Data items
* * * * * * *

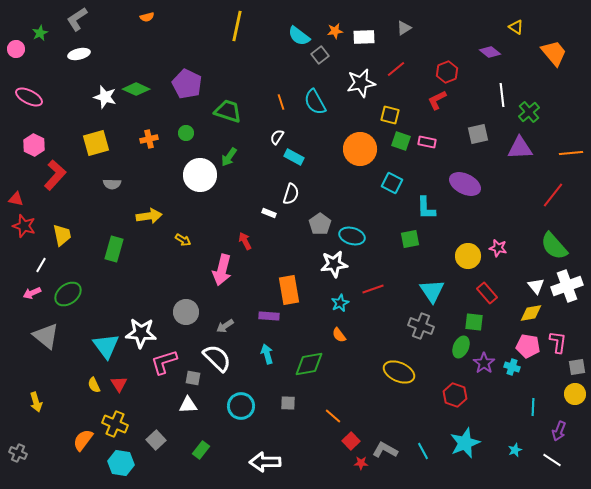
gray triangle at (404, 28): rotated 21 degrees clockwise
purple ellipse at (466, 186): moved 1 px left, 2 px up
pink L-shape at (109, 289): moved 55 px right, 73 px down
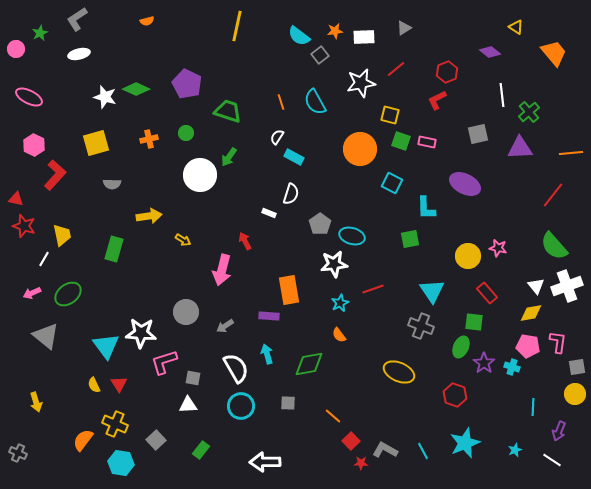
orange semicircle at (147, 17): moved 4 px down
white line at (41, 265): moved 3 px right, 6 px up
white semicircle at (217, 358): moved 19 px right, 10 px down; rotated 16 degrees clockwise
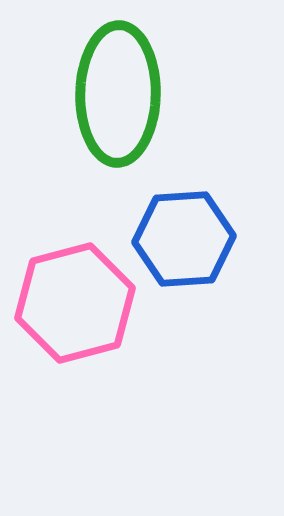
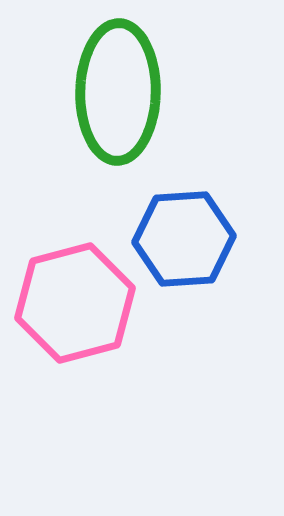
green ellipse: moved 2 px up
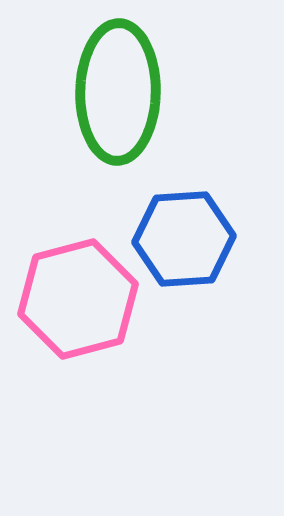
pink hexagon: moved 3 px right, 4 px up
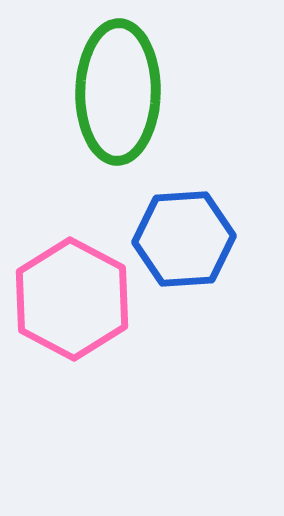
pink hexagon: moved 6 px left; rotated 17 degrees counterclockwise
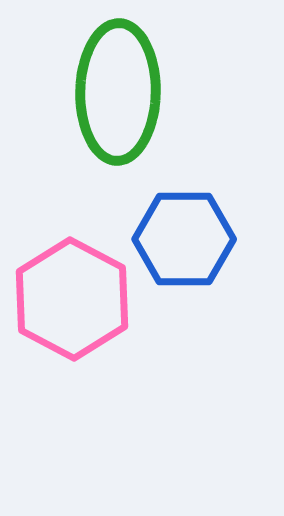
blue hexagon: rotated 4 degrees clockwise
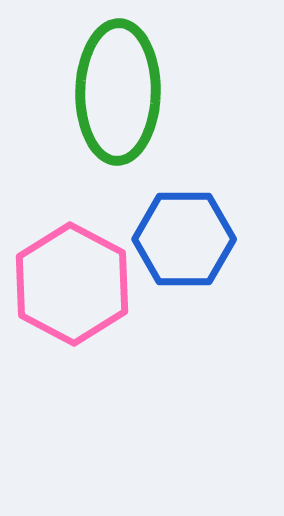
pink hexagon: moved 15 px up
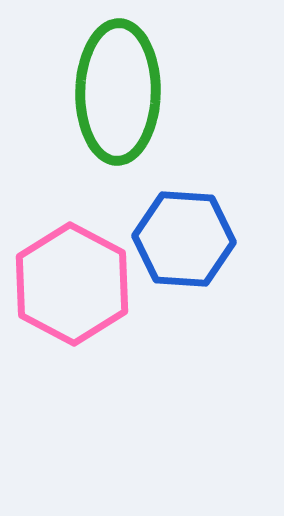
blue hexagon: rotated 4 degrees clockwise
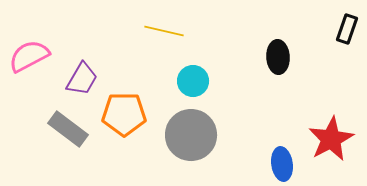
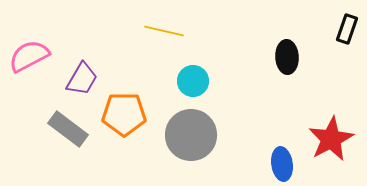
black ellipse: moved 9 px right
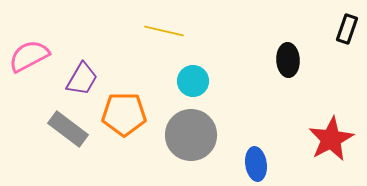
black ellipse: moved 1 px right, 3 px down
blue ellipse: moved 26 px left
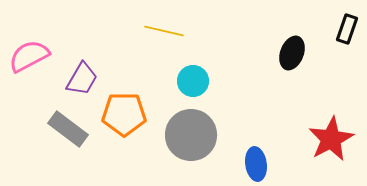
black ellipse: moved 4 px right, 7 px up; rotated 24 degrees clockwise
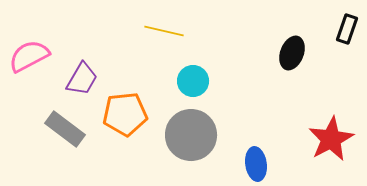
orange pentagon: moved 1 px right; rotated 6 degrees counterclockwise
gray rectangle: moved 3 px left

* * * * * * *

Problem requirements: Reproduce every line of the data above verbatim, leaving the pictures out of your output.

Output of the exercise:
gray triangle at (404, 28): rotated 21 degrees clockwise
purple ellipse at (466, 186): moved 1 px left, 2 px up
pink L-shape at (109, 289): moved 55 px right, 73 px down
orange semicircle at (147, 17): moved 4 px down
white line at (41, 265): moved 3 px right, 6 px up
white semicircle at (217, 358): moved 19 px right, 10 px down; rotated 16 degrees clockwise
green ellipse: moved 2 px up
pink hexagon: moved 3 px right, 4 px up
pink hexagon: moved 6 px left; rotated 17 degrees counterclockwise
blue hexagon: rotated 4 degrees clockwise
pink hexagon: moved 15 px up
blue hexagon: rotated 4 degrees clockwise
black ellipse: moved 9 px right
black ellipse: moved 1 px right, 3 px down
blue ellipse: moved 26 px left
black ellipse: moved 4 px right, 7 px up; rotated 24 degrees clockwise
orange pentagon: moved 1 px right; rotated 6 degrees counterclockwise
gray rectangle: moved 3 px left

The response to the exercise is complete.